▶ Problem statement
Nothing in the entries may change when you repeat them, and no images may appear.

#####

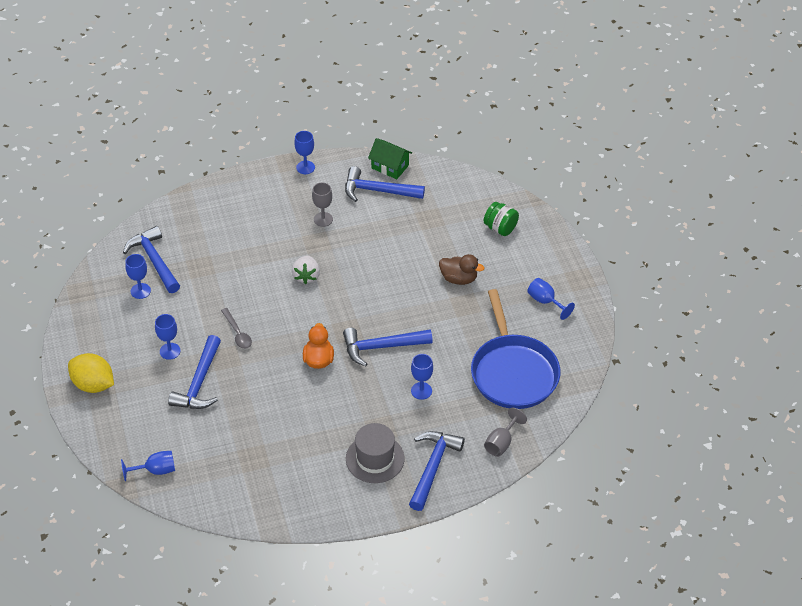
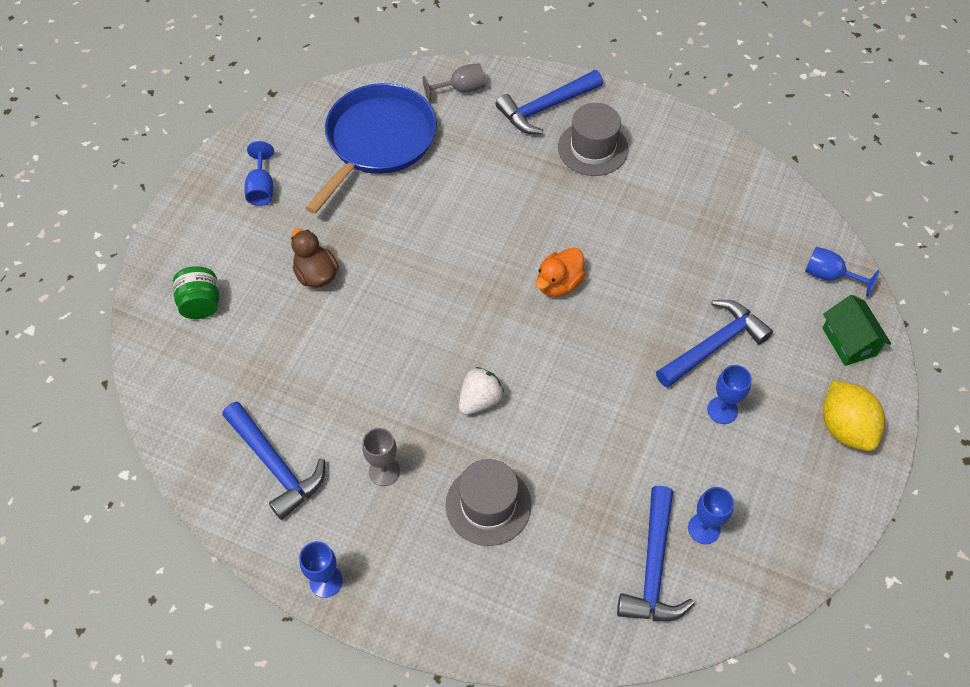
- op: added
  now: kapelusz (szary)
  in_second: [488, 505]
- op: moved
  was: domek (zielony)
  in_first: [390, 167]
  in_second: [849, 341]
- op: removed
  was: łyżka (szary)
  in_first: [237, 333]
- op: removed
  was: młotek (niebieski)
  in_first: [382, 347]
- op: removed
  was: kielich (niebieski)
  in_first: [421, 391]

#####

▶ Task solution
- op: added
  now: kapelusz (szary)
  in_second: [488, 505]
- op: moved
  was: domek (zielony)
  in_first: [390, 167]
  in_second: [849, 341]
- op: removed
  was: łyżka (szary)
  in_first: [237, 333]
- op: removed
  was: młotek (niebieski)
  in_first: [382, 347]
- op: removed
  was: kielich (niebieski)
  in_first: [421, 391]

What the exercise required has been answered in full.